Problem: Render the lines below as a Markdown table with the columns Row and Line, starting at the line that contains "Question: Can you confirm if transparent" and ending at the line that contains "Question: Does white". Number the rows in order and leave out blank lines.

* begin Task inputs *

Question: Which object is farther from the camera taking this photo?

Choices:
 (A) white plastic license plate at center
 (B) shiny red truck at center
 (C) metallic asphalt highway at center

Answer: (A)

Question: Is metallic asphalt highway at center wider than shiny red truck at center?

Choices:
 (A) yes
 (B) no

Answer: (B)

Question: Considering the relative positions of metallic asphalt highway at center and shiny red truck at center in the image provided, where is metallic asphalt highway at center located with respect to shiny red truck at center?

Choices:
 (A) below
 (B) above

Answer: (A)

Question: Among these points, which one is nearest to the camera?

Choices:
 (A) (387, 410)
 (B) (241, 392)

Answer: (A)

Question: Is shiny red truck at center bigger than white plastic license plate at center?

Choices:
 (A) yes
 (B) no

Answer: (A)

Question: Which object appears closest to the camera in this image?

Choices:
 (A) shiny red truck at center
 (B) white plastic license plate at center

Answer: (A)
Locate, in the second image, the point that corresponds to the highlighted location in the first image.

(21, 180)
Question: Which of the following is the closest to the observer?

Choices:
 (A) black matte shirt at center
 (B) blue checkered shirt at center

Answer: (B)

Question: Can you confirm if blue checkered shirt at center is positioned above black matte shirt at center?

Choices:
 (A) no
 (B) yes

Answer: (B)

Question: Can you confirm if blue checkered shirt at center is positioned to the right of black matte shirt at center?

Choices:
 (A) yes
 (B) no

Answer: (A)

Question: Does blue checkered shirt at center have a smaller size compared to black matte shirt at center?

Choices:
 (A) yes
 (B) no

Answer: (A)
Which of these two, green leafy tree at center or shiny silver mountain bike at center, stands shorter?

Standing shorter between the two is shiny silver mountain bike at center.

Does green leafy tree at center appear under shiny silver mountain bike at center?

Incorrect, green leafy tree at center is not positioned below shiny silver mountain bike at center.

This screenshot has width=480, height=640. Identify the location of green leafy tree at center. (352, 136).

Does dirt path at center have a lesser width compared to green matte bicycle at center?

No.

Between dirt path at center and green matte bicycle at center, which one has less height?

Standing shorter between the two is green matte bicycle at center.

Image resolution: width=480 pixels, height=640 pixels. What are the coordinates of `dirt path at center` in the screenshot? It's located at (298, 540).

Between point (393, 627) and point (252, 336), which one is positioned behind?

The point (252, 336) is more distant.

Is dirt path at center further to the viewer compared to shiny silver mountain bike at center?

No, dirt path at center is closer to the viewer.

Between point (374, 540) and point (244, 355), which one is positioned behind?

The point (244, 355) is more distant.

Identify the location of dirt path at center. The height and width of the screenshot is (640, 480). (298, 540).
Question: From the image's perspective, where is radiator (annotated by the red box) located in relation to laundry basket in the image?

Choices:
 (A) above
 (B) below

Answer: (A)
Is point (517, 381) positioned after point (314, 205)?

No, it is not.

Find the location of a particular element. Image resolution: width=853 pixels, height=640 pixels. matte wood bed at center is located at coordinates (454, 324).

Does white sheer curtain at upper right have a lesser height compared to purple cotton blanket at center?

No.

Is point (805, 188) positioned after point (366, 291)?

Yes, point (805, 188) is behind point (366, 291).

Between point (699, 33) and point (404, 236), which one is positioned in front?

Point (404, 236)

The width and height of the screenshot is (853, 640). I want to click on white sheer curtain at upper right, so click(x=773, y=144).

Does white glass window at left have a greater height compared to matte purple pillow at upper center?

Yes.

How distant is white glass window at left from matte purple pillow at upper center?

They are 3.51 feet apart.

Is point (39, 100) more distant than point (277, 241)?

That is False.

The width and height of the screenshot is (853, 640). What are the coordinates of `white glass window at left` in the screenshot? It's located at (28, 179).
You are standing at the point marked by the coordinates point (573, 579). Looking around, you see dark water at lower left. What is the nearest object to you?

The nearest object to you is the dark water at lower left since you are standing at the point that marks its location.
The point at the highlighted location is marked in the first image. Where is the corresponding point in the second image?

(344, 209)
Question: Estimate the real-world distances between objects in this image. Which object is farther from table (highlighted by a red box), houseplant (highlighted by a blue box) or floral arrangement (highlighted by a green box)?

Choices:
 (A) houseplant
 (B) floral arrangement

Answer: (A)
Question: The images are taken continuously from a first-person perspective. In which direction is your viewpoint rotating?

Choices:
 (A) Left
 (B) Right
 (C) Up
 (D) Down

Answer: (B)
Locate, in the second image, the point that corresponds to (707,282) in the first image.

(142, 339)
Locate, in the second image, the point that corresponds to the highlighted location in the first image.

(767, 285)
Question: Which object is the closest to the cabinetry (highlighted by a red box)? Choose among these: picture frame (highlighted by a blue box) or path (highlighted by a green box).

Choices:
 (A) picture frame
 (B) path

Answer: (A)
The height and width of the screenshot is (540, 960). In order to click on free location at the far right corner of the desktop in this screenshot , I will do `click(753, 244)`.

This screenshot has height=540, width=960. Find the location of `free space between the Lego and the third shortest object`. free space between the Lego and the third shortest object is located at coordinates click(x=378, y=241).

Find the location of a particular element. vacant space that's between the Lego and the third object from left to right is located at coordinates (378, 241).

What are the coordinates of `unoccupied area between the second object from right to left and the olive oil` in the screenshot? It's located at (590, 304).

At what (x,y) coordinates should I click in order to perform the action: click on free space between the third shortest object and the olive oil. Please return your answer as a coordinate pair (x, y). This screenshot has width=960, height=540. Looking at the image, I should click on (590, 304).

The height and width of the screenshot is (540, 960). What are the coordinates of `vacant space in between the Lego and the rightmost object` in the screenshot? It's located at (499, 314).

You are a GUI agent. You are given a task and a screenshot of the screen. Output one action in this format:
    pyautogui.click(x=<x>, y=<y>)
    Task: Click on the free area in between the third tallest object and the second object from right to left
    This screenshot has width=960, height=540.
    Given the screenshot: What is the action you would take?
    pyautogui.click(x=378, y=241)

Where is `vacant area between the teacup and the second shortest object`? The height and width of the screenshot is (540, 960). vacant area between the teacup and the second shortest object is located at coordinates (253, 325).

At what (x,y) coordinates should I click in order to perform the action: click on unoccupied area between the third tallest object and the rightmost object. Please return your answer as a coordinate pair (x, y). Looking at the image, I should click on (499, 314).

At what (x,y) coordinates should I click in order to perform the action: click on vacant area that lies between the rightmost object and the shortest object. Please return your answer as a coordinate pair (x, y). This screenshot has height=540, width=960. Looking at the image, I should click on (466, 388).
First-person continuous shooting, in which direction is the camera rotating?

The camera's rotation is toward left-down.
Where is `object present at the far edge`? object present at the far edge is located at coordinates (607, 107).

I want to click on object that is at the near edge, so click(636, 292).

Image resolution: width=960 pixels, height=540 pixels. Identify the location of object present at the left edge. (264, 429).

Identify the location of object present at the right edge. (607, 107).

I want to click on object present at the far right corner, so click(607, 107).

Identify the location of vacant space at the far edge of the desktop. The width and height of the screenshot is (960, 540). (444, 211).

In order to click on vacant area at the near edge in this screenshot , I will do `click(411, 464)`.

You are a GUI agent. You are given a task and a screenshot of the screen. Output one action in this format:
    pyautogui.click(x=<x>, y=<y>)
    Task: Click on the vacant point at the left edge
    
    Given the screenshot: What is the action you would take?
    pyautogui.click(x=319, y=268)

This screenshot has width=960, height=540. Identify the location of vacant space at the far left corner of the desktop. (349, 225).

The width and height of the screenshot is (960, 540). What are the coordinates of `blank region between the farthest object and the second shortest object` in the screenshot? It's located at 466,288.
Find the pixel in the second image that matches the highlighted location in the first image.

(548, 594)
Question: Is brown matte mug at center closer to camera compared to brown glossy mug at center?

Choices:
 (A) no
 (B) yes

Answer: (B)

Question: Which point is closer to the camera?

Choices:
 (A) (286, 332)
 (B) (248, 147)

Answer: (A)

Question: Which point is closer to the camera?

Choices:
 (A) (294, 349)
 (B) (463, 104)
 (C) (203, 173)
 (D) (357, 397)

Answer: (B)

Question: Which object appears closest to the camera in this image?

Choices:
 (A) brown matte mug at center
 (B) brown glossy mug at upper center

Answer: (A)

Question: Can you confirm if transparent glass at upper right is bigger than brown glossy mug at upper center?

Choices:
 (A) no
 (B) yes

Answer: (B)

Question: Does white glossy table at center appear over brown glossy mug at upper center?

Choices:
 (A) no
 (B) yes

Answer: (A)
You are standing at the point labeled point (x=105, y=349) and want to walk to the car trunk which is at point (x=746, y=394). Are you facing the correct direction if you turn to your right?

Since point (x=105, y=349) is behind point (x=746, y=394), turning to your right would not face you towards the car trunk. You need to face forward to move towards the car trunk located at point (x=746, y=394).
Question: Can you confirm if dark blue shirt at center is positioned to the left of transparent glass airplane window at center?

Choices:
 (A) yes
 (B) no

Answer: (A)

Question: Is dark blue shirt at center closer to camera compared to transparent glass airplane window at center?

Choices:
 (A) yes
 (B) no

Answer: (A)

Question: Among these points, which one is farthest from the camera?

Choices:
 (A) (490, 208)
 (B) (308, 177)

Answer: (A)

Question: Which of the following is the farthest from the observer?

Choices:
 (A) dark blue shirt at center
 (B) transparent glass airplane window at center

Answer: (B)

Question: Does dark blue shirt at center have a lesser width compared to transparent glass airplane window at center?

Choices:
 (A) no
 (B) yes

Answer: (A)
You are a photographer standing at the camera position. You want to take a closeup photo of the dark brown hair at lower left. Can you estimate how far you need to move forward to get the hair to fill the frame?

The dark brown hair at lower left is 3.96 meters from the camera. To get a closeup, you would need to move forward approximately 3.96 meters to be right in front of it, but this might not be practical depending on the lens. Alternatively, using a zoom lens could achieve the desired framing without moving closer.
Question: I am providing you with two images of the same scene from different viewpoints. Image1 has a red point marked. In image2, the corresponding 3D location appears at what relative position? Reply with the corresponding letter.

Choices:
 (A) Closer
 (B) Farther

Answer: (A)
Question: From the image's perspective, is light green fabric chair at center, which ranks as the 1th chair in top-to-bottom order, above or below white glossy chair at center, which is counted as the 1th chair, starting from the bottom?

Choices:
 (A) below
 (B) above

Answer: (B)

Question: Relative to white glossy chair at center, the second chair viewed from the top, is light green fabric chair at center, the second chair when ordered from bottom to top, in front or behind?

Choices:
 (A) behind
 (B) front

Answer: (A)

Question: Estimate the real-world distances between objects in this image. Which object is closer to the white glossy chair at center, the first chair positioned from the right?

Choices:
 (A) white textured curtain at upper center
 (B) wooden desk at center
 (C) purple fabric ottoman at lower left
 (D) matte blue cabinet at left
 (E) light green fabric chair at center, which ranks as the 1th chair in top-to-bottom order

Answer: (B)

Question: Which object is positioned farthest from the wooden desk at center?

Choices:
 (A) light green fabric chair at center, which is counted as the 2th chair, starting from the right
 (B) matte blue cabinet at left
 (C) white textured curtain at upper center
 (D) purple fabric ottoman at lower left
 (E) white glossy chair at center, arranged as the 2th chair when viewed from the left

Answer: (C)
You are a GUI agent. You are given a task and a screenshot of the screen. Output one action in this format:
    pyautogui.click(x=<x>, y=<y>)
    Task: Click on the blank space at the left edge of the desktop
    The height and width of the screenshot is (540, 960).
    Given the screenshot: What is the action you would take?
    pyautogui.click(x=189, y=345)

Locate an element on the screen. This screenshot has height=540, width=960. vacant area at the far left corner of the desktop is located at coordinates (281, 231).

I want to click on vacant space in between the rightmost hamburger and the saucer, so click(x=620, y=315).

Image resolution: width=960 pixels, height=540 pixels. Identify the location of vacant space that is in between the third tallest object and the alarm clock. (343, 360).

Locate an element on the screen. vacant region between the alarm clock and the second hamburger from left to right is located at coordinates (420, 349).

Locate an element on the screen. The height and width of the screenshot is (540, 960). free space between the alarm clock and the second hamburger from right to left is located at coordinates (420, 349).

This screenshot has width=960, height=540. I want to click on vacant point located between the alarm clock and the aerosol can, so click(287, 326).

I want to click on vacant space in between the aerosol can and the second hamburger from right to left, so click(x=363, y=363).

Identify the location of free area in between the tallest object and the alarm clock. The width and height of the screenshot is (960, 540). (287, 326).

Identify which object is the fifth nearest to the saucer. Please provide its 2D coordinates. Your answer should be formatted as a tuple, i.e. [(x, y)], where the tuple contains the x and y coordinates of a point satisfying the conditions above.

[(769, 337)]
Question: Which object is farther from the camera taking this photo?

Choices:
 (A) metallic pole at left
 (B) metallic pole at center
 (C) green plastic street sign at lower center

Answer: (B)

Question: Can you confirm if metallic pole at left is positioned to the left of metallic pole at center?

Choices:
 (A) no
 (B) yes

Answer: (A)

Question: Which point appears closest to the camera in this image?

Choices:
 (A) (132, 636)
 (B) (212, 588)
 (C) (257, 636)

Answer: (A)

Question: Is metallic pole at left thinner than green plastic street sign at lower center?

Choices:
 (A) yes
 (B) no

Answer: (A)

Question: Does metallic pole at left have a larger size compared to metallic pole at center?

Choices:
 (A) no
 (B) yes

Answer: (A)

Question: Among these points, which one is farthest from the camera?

* end Task inputs *

In response:
| Row | Line |
|---|---|
| 1 | Question: Can you confirm if transparent glass at upper right is bigger than brown glossy mug at upper center? |
| 2 | Choices: |
| 3 |  (A) no |
| 4 |  (B) yes |
| 5 | Answer: (B) |
| 6 | Question: Does white glossy table at center appear over brown glossy mug at upper center? |